TASK INSTRUCTIONS: Would you please return the lines of the entries below starting at the line that has "IC8: buffer 74HC125" and ending at the line that has "C8: none -> 2.2uF (plus n3, minus n2)", both included, exactly as they are?

Change listing data

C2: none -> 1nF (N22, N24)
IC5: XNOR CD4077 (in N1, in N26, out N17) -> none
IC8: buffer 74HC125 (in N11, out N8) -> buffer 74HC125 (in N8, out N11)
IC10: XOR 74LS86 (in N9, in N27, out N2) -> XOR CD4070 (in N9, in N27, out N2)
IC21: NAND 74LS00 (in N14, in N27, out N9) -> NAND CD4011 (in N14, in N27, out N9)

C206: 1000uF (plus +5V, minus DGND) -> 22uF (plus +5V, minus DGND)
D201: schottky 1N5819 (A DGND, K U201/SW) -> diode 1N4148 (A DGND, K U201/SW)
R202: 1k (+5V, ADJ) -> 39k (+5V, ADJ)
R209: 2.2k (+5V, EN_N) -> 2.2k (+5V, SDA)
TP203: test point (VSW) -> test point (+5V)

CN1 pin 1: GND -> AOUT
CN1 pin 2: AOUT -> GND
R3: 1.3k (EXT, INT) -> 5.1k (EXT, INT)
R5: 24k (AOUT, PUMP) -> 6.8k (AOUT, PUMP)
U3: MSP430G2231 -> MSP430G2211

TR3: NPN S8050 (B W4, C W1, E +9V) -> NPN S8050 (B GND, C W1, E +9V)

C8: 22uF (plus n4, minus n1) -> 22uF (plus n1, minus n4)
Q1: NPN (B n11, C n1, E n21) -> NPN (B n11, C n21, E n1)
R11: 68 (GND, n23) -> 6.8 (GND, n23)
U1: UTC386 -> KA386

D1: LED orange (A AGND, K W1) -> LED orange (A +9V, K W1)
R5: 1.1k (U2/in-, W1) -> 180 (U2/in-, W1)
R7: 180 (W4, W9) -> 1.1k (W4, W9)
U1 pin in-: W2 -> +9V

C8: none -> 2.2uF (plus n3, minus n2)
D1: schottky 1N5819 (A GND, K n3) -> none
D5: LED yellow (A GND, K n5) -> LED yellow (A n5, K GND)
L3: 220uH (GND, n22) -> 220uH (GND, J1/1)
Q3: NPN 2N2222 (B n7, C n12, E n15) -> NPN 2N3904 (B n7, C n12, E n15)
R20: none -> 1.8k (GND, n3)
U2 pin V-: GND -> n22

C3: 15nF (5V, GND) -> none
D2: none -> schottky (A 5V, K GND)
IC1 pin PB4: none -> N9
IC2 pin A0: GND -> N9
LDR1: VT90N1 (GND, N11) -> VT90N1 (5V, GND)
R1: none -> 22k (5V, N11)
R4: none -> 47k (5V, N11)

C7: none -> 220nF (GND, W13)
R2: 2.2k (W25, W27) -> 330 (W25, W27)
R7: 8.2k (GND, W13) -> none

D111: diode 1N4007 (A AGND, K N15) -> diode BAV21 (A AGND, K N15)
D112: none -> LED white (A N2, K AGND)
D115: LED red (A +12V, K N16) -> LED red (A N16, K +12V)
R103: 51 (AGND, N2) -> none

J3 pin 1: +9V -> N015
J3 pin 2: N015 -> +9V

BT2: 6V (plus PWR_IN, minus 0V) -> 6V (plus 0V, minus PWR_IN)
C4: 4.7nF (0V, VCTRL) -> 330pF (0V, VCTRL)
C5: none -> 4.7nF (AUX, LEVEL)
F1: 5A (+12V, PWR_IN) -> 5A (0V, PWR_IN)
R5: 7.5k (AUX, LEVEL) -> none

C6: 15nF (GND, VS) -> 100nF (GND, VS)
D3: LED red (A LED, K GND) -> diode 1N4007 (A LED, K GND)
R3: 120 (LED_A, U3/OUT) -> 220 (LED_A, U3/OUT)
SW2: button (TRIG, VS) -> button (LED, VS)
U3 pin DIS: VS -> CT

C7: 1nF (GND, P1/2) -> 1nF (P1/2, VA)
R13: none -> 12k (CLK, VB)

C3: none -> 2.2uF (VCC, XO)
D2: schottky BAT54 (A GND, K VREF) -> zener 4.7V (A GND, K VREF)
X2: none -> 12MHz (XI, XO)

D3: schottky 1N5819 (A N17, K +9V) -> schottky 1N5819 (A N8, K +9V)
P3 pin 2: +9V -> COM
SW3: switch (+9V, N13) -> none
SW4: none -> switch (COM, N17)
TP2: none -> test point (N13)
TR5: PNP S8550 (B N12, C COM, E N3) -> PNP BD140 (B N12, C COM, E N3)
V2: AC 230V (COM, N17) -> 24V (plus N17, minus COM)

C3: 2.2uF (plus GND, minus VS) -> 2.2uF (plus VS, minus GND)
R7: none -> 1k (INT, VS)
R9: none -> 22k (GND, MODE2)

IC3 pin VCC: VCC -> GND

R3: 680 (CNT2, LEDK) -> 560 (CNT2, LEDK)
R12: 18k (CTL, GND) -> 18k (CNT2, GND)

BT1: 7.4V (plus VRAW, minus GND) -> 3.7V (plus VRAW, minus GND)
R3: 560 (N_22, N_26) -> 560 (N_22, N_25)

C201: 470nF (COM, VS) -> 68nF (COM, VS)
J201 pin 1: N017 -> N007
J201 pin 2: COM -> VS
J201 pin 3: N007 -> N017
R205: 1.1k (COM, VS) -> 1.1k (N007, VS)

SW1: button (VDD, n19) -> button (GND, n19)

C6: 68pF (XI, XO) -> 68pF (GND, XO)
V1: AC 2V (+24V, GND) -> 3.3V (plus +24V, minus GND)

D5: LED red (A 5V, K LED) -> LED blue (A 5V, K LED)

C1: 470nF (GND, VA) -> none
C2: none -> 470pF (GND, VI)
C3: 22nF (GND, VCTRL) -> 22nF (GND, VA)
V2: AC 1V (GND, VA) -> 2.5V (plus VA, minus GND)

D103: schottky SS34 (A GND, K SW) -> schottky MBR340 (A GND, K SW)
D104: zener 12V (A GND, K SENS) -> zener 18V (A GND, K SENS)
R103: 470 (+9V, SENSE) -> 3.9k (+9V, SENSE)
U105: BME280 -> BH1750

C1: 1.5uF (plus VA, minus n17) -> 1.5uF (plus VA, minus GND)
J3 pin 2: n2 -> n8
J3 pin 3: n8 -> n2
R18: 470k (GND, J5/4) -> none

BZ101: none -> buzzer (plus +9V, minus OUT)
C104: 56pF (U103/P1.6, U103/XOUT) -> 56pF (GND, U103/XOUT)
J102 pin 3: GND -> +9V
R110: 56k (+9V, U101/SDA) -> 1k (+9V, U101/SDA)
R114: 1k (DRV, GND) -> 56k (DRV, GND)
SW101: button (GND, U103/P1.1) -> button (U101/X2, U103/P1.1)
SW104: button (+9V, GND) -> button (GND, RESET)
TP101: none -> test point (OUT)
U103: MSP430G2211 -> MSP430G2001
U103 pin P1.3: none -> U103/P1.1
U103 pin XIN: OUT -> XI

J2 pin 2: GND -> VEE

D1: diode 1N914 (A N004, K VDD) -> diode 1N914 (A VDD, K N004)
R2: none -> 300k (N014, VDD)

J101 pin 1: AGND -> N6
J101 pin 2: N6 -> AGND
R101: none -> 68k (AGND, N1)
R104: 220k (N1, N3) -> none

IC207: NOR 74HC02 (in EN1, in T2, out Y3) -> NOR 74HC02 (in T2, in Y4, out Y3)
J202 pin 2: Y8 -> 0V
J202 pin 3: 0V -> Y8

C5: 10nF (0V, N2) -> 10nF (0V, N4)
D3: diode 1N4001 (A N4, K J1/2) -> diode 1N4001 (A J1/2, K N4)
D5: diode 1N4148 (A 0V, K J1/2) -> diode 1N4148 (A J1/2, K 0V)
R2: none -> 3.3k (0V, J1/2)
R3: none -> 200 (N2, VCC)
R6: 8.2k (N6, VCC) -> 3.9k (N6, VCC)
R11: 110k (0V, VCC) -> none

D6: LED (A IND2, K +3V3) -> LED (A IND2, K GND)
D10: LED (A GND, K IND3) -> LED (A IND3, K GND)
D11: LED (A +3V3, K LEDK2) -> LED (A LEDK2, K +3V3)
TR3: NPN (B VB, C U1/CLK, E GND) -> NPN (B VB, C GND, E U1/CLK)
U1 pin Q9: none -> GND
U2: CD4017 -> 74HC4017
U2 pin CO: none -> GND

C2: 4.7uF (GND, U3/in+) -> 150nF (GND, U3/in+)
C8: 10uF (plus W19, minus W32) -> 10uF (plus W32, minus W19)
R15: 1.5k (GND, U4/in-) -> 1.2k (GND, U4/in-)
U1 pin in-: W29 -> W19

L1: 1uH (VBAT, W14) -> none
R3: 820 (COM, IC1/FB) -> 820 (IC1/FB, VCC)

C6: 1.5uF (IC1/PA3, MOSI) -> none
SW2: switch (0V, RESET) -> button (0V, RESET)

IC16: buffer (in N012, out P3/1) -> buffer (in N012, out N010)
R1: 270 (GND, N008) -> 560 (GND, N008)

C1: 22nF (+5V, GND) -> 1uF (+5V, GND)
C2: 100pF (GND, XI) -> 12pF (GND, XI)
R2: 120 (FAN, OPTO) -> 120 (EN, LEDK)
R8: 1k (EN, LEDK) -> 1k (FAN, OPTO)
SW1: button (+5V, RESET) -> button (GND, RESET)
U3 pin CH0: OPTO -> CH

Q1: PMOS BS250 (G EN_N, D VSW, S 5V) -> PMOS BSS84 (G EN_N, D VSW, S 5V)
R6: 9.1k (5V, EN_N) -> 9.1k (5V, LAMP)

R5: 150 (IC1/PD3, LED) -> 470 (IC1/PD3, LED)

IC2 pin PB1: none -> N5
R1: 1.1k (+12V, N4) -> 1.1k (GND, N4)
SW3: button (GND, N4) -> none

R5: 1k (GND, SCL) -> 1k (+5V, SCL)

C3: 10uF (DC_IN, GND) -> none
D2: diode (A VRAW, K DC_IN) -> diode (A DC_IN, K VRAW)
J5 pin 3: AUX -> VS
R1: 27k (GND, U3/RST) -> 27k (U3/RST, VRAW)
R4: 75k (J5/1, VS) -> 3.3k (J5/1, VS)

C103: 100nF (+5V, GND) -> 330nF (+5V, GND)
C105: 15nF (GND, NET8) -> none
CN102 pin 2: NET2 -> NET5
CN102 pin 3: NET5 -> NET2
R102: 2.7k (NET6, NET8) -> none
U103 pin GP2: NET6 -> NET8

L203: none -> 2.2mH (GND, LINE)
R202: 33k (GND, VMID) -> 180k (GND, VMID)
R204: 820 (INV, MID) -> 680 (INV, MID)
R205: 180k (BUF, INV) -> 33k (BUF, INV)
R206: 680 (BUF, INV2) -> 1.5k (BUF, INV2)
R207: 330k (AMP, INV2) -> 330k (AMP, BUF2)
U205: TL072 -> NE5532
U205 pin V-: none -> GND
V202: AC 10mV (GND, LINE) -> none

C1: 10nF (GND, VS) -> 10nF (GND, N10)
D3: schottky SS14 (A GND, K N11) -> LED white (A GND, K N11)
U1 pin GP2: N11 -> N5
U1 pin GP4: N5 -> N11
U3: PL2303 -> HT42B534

RESPONSE BOX:
IC8: buffer 74HC125 (in N11, out N8) -> buffer 74HC125 (in N8, out N11)
IC10: XOR 74LS86 (in N9, in N27, out N2) -> XOR CD4070 (in N9, in N27, out N2)
IC21: NAND 74LS00 (in N14, in N27, out N9) -> NAND CD4011 (in N14, in N27, out N9)

C206: 1000uF (plus +5V, minus DGND) -> 22uF (plus +5V, minus DGND)
D201: schottky 1N5819 (A DGND, K U201/SW) -> diode 1N4148 (A DGND, K U201/SW)
R202: 1k (+5V, ADJ) -> 39k (+5V, ADJ)
R209: 2.2k (+5V, EN_N) -> 2.2k (+5V, SDA)
TP203: test point (VSW) -> test point (+5V)

CN1 pin 1: GND -> AOUT
CN1 pin 2: AOUT -> GND
R3: 1.3k (EXT, INT) -> 5.1k (EXT, INT)
R5: 24k (AOUT, PUMP) -> 6.8k (AOUT, PUMP)
U3: MSP430G2231 -> MSP430G2211

TR3: NPN S8050 (B W4, C W1, E +9V) -> NPN S8050 (B GND, C W1, E +9V)

C8: 22uF (plus n4, minus n1) -> 22uF (plus n1, minus n4)
Q1: NPN (B n11, C n1, E n21) -> NPN (B n11, C n21, E n1)
R11: 68 (GND, n23) -> 6.8 (GND, n23)
U1: UTC386 -> KA386

D1: LED orange (A AGND, K W1) -> LED orange (A +9V, K W1)
R5: 1.1k (U2/in-, W1) -> 180 (U2/in-, W1)
R7: 180 (W4, W9) -> 1.1k (W4, W9)
U1 pin in-: W2 -> +9V

C8: none -> 2.2uF (plus n3, minus n2)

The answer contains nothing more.